▶ [Task to complete] Return nothing but the lines from the line containing "Segment regions of" through the last line of the records, reproduced exactly.

────────

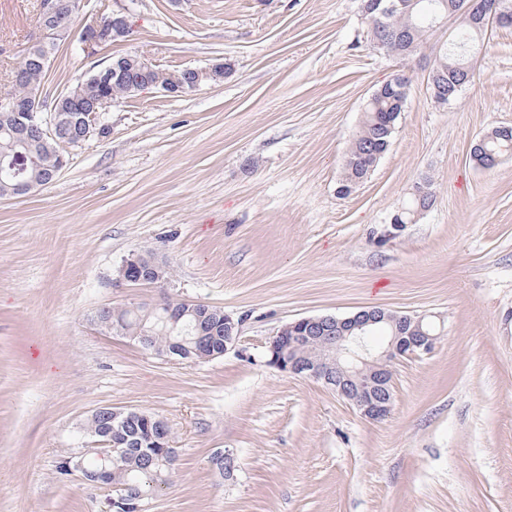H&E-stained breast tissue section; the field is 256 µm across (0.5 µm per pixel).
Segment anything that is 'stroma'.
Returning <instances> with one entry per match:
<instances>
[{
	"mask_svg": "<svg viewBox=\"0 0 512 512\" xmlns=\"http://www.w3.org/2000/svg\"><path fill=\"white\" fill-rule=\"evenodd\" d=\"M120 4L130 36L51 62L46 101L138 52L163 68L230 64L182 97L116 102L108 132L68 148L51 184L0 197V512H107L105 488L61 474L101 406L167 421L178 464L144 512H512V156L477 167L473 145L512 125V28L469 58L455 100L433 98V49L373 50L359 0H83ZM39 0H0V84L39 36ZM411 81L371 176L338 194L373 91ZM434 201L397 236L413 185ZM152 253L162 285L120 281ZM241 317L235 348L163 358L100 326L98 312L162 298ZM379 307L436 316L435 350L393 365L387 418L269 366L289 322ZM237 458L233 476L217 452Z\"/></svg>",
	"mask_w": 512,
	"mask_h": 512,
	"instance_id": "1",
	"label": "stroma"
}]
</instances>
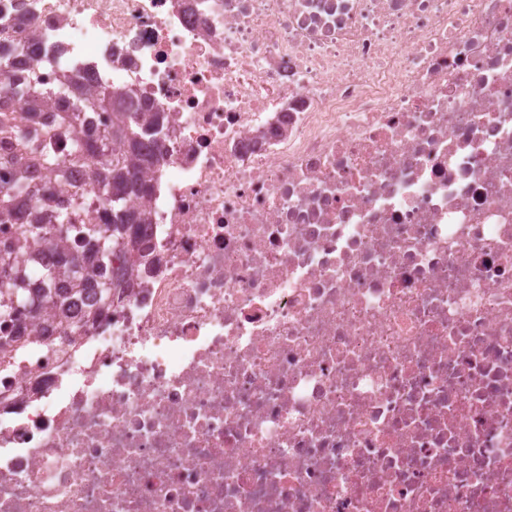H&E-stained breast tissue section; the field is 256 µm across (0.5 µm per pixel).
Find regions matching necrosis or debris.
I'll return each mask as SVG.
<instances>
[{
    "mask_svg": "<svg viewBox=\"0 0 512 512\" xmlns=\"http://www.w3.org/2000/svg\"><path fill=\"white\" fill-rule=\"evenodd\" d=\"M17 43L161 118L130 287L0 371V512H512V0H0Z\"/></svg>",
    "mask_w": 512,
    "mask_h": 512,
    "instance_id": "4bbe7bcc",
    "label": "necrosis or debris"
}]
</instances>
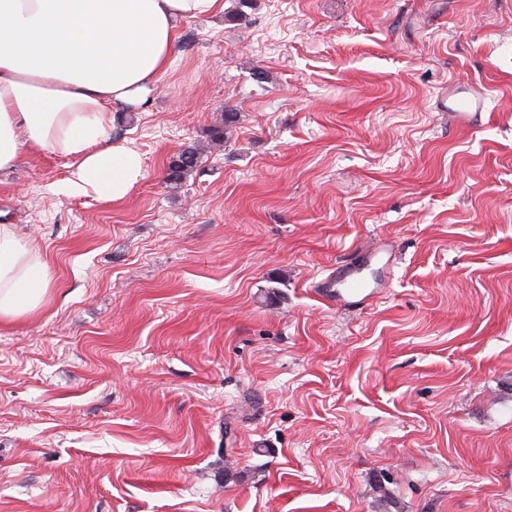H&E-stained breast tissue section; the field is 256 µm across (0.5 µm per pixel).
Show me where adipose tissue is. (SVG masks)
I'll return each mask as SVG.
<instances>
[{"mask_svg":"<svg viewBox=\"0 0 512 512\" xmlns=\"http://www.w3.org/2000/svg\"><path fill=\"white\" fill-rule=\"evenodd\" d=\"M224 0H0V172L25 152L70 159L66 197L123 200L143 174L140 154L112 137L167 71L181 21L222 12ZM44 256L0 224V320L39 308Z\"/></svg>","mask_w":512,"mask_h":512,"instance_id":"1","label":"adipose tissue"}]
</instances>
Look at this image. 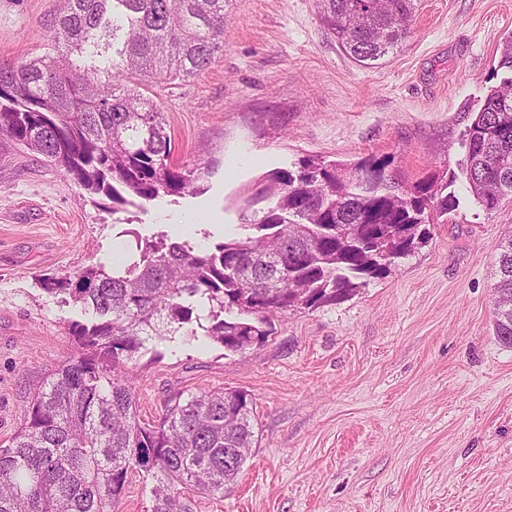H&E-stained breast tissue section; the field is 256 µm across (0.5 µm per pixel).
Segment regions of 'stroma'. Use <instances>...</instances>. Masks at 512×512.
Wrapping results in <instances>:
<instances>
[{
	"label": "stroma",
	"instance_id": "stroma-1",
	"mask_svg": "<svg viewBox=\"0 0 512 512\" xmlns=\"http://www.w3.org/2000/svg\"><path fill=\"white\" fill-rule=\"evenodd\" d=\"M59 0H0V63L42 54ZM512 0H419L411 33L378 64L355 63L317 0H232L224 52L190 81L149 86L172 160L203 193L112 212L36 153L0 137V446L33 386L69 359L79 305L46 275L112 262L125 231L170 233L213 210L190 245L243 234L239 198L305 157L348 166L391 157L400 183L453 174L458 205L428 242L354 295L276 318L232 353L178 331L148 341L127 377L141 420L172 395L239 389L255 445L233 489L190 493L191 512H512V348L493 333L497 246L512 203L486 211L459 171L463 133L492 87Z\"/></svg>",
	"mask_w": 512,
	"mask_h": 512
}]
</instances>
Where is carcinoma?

────────

▶ [Final answer]
Segment regions of 'stroma'. Use <instances>...</instances>. Masks at 512×512.
Wrapping results in <instances>:
<instances>
[{
	"label": "stroma",
	"instance_id": "stroma-1",
	"mask_svg": "<svg viewBox=\"0 0 512 512\" xmlns=\"http://www.w3.org/2000/svg\"><path fill=\"white\" fill-rule=\"evenodd\" d=\"M59 0H0V63L42 54ZM512 0H419L411 33L378 64L355 63L317 0H232L224 52L190 81L149 86L172 160L203 193L112 212L36 153L0 137V446L33 386L69 359L79 305L46 275L112 262L125 231L170 233L213 210L190 245L243 234L239 198L305 157L348 166L391 157L400 183L453 174L458 205L428 242L354 295L276 318L232 353L178 331L148 341L127 377L141 420L172 395L239 389L255 445L233 489L190 493L191 512H512V348L493 333L497 246L512 203L486 211L459 171L463 133L492 87Z\"/></svg>",
	"mask_w": 512,
	"mask_h": 512
}]
</instances>
Where is carcinoma?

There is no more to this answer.